WHAT YOU SHOULD DO
Each line of the entries, from the first to the line containing "C3: 3.3uF (plus VIN, minus", is to be transcribed exactly as it stands; include no other lines.

DATA IN THIS EXERCISE
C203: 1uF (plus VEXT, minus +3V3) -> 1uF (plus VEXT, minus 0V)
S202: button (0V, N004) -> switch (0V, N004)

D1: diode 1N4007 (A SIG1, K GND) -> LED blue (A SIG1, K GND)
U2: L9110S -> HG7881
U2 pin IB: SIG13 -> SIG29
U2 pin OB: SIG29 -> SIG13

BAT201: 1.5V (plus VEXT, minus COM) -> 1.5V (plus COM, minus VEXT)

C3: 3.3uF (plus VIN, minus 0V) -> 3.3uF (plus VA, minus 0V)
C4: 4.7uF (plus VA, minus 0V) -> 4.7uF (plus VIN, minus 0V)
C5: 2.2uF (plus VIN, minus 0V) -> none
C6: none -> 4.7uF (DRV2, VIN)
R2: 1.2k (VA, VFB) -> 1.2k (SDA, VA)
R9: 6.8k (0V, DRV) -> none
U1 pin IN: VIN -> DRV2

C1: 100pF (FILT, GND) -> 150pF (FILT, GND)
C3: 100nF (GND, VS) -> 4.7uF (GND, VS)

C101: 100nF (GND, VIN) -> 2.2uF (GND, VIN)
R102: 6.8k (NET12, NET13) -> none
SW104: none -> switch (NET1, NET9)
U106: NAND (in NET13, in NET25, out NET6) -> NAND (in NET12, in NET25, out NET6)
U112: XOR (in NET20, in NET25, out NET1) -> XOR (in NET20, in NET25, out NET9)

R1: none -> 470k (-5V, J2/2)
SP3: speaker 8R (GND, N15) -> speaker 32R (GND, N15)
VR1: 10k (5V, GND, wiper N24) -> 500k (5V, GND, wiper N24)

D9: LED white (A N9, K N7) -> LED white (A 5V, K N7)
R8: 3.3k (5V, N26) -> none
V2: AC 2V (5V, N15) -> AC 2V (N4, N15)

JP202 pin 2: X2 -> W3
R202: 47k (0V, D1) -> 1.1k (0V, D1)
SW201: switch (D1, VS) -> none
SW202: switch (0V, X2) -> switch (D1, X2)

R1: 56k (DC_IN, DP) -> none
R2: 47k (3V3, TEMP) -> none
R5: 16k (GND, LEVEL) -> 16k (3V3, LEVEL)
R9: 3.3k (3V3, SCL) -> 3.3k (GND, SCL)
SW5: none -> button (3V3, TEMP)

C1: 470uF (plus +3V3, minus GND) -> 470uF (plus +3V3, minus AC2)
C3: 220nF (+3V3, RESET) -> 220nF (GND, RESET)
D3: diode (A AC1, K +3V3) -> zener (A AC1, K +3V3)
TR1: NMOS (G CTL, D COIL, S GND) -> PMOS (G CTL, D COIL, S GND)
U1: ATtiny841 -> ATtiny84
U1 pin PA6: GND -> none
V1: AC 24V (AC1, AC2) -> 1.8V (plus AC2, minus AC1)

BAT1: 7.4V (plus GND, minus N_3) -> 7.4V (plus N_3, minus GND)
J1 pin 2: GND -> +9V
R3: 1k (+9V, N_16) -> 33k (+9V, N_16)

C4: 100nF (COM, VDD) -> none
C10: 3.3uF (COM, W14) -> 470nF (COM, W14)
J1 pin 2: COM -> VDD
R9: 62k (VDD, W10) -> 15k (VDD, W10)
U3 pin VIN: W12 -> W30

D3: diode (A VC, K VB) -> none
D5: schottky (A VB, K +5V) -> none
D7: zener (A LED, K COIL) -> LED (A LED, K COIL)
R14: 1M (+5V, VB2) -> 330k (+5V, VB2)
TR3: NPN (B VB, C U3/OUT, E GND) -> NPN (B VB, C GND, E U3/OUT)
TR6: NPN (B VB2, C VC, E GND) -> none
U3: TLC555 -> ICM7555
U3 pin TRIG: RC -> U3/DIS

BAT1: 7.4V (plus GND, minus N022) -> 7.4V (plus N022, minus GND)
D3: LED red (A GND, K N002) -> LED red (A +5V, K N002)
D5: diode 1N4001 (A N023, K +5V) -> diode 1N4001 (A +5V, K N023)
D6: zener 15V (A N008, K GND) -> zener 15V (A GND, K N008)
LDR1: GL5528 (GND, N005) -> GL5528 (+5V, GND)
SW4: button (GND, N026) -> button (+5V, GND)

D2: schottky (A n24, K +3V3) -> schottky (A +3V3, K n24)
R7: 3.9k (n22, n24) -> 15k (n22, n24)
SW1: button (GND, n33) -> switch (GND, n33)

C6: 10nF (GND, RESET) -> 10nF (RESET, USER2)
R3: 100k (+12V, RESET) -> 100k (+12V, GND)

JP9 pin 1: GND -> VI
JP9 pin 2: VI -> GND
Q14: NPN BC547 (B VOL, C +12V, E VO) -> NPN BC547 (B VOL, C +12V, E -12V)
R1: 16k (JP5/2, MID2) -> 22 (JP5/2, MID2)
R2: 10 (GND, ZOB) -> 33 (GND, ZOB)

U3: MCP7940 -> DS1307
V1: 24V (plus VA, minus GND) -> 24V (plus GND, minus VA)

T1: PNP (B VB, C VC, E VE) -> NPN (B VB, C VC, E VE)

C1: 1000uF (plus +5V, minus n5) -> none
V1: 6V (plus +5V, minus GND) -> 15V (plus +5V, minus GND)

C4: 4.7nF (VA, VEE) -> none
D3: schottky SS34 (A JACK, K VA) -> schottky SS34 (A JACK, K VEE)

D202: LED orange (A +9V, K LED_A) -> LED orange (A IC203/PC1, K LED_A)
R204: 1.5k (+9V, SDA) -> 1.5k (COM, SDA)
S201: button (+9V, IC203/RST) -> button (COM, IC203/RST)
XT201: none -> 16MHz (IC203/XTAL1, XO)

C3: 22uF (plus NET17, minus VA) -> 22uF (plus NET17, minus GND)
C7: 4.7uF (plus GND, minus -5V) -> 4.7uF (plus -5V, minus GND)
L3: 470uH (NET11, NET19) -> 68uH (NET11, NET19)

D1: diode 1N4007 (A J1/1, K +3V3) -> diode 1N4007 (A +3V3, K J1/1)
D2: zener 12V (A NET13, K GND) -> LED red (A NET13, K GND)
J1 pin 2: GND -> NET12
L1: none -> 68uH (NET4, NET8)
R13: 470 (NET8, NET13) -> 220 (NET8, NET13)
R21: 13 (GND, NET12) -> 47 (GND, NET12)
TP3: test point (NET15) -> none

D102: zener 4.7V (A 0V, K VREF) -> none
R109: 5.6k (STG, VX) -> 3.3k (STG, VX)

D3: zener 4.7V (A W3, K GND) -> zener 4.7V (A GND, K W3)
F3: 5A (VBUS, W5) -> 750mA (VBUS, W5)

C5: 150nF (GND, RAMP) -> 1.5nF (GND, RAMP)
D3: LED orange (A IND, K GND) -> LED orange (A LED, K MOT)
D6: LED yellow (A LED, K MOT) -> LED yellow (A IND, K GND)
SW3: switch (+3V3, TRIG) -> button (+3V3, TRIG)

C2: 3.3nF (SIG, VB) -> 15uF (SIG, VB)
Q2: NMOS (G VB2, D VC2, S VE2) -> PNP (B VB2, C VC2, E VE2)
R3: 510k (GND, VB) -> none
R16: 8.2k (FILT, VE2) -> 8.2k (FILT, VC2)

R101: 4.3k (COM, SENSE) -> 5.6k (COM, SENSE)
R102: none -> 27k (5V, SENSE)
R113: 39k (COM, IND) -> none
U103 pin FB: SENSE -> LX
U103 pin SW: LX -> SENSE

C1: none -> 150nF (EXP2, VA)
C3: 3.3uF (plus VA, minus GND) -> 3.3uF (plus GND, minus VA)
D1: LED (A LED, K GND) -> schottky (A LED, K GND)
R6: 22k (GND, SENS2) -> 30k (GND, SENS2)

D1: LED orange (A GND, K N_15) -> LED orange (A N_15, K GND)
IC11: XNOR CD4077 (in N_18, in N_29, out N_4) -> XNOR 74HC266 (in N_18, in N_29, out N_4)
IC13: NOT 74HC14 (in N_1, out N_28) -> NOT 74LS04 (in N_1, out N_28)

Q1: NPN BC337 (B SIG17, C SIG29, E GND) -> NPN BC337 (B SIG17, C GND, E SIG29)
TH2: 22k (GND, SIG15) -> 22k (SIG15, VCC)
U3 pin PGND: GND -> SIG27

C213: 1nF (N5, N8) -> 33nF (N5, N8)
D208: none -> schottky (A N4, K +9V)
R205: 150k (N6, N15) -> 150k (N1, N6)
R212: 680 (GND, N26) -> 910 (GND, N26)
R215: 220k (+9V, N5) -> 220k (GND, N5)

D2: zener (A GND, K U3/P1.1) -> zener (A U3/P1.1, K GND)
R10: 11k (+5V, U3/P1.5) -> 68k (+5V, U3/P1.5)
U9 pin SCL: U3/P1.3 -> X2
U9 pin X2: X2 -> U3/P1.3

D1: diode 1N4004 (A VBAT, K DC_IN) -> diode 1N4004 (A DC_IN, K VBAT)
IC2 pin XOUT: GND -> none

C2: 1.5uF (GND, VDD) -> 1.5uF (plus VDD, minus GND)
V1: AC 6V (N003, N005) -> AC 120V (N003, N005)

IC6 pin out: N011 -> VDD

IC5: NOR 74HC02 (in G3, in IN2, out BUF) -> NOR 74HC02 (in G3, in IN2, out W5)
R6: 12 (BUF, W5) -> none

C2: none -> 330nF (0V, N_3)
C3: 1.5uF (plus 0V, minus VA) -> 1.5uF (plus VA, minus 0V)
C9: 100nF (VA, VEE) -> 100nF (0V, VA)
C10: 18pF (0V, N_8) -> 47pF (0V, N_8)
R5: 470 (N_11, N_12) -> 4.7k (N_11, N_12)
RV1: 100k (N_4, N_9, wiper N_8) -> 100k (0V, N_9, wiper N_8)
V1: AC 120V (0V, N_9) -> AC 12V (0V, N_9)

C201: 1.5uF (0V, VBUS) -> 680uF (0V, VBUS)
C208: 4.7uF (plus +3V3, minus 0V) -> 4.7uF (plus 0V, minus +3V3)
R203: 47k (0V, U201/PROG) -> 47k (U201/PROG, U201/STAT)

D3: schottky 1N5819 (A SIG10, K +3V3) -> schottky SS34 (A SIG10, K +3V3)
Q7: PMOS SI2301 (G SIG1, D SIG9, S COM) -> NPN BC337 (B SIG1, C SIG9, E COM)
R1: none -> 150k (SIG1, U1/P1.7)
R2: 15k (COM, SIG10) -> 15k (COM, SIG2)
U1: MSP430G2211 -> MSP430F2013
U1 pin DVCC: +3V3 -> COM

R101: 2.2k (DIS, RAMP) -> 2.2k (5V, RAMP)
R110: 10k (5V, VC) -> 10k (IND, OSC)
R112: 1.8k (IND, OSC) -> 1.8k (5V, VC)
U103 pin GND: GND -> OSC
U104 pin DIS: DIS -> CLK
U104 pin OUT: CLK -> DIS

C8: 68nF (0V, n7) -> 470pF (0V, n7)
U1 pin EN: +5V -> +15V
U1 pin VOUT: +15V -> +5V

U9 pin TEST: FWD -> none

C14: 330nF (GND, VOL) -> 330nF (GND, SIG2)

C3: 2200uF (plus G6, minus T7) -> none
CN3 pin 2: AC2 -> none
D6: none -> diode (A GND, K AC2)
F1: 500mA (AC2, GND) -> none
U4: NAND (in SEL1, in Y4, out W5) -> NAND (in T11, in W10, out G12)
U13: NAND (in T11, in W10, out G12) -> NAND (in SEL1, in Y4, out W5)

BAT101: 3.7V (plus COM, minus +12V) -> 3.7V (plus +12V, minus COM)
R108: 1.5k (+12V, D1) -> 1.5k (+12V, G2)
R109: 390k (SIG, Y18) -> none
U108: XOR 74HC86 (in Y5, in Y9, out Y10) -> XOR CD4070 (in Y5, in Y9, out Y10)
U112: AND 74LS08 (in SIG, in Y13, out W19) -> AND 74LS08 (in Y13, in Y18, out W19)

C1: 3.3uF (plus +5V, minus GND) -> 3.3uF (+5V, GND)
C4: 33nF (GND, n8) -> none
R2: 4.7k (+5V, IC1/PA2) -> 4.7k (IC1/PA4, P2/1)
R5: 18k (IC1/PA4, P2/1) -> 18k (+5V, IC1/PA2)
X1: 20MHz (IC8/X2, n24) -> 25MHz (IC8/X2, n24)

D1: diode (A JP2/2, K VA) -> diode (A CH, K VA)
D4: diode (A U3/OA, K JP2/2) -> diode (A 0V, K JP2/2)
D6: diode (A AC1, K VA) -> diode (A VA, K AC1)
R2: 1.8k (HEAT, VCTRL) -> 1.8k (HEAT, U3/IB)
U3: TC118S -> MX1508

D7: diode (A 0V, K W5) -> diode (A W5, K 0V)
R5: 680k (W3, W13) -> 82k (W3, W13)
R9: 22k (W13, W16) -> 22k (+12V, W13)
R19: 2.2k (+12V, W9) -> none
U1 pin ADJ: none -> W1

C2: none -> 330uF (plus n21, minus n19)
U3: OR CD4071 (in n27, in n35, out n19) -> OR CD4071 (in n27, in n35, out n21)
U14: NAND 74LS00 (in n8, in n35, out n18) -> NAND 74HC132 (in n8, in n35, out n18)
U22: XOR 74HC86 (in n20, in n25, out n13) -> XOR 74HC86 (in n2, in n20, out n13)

EXERCISE ANSWER
C203: 1uF (plus VEXT, minus +3V3) -> 1uF (plus VEXT, minus 0V)
S202: button (0V, N004) -> switch (0V, N004)

D1: diode 1N4007 (A SIG1, K GND) -> LED blue (A SIG1, K GND)
U2: L9110S -> HG7881
U2 pin IB: SIG13 -> SIG29
U2 pin OB: SIG29 -> SIG13

BAT201: 1.5V (plus VEXT, minus COM) -> 1.5V (plus COM, minus VEXT)

C3: 3.3uF (plus VIN, minus 0V) -> 3.3uF (plus VA, minus 0V)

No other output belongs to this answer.